> _EXERCISE_
Exactly those lines that run from the one containing "(589, 259) = (528, 316): yellow" through the last line of the entries below should be printed, and no others.

> _PROVIDED RECORDS_
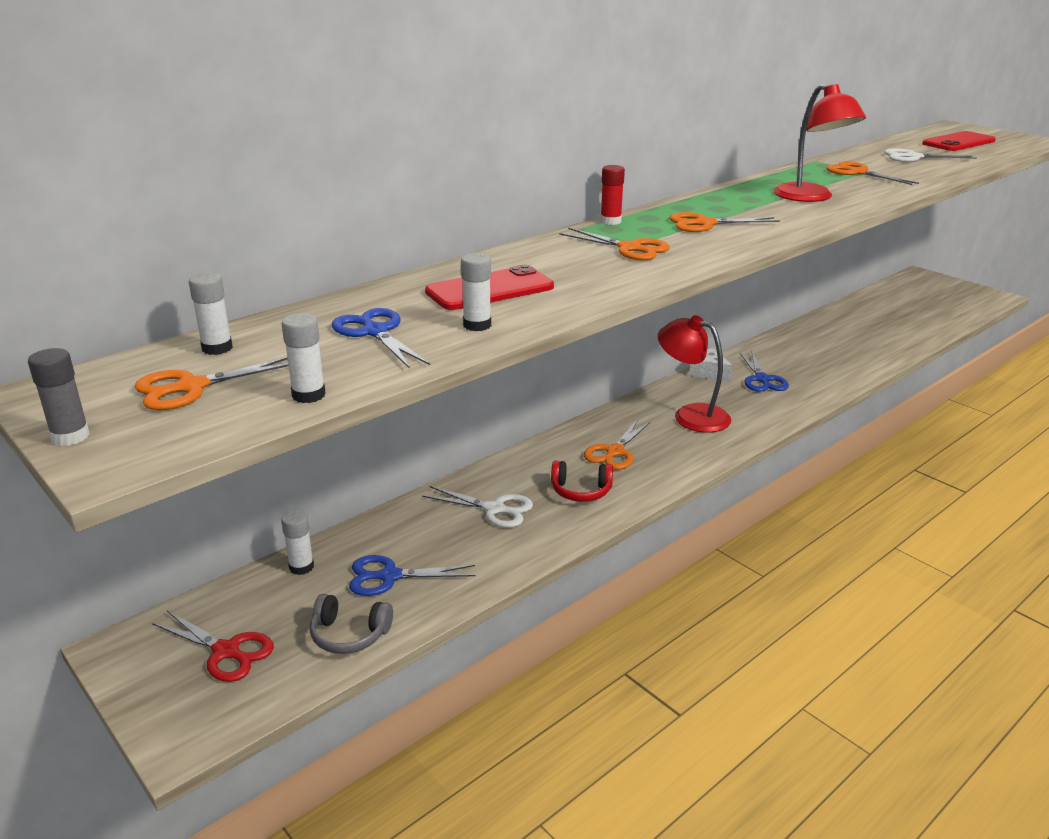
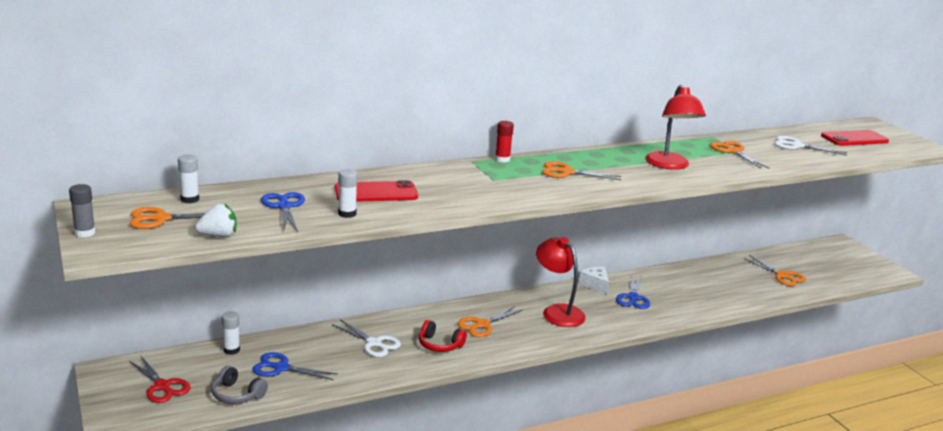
camera: 15 degrees right, 5 degrees down
(308, 395) = (218, 236): white glue stick -> white strawberry
(630, 248) = (494, 181): orange scissors -> orange scissors (782, 276)

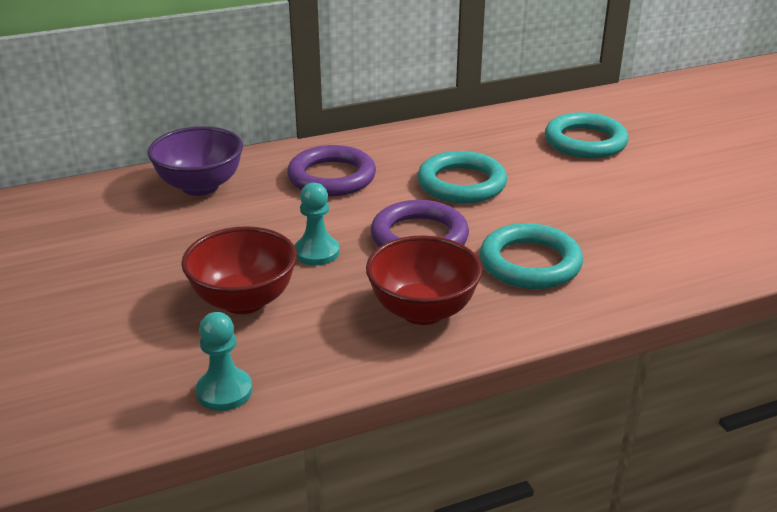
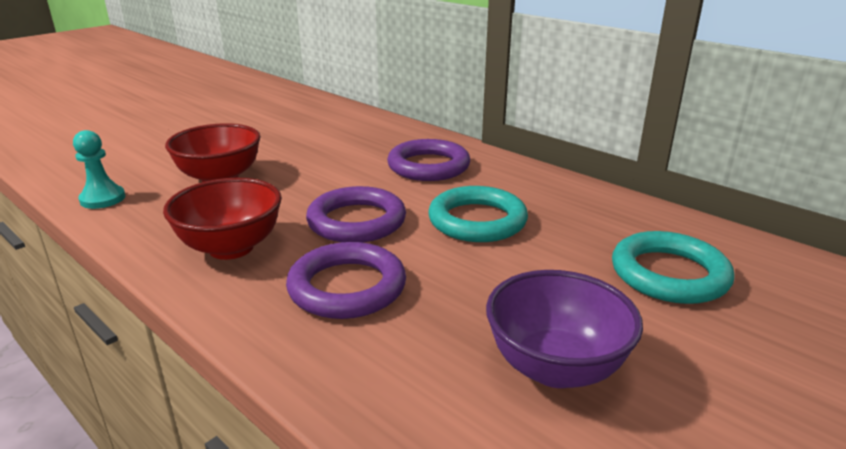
camera: 65 degrees right, 5 degrees down
(200, 186) = (370, 131): purple bowl -> purple bowl (555, 367)
(317, 252) = (302, 187): turquoise pawn -> none
(530, 263) = (347, 287): turquoise ring -> purple ring

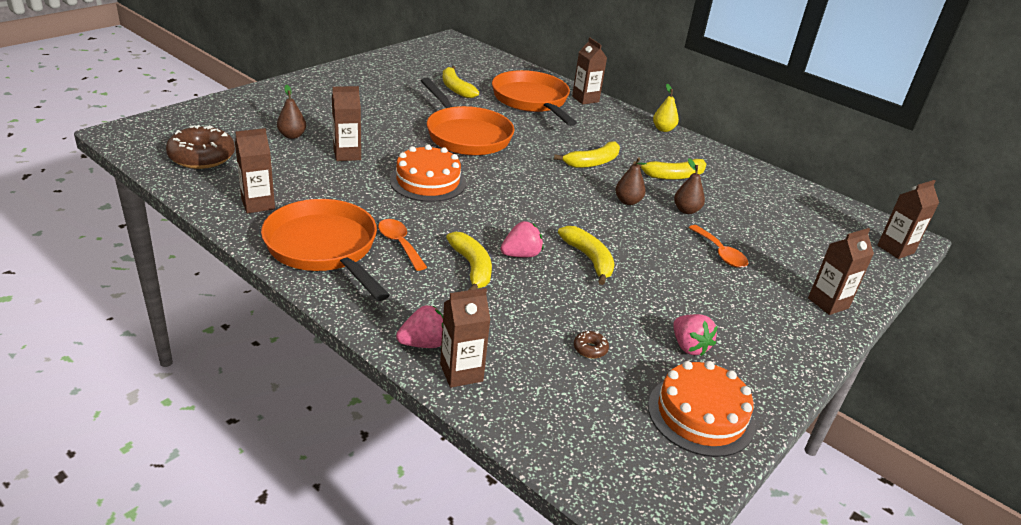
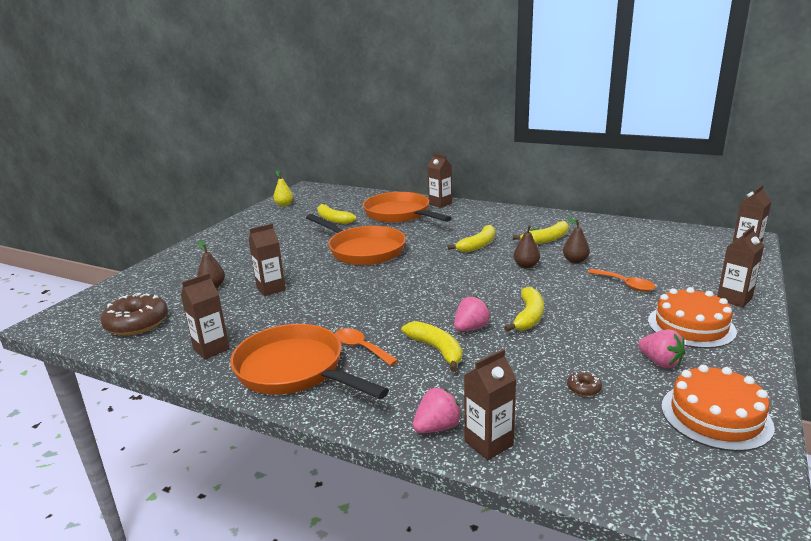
camera: 10 degrees left, 10 degrees down
(428, 181) = (354, 292): orange cake -> orange cake (691, 326)
(589, 259) = (528, 316): yellow banana -> yellow banana turned 60 degrees clockwise
(663, 129) = (514, 210): yellow pear -> yellow pear (284, 205)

> _RESULT_
(589, 259) = (528, 316): yellow banana -> yellow banana turned 60 degrees clockwise
(663, 129) = (514, 210): yellow pear -> yellow pear (284, 205)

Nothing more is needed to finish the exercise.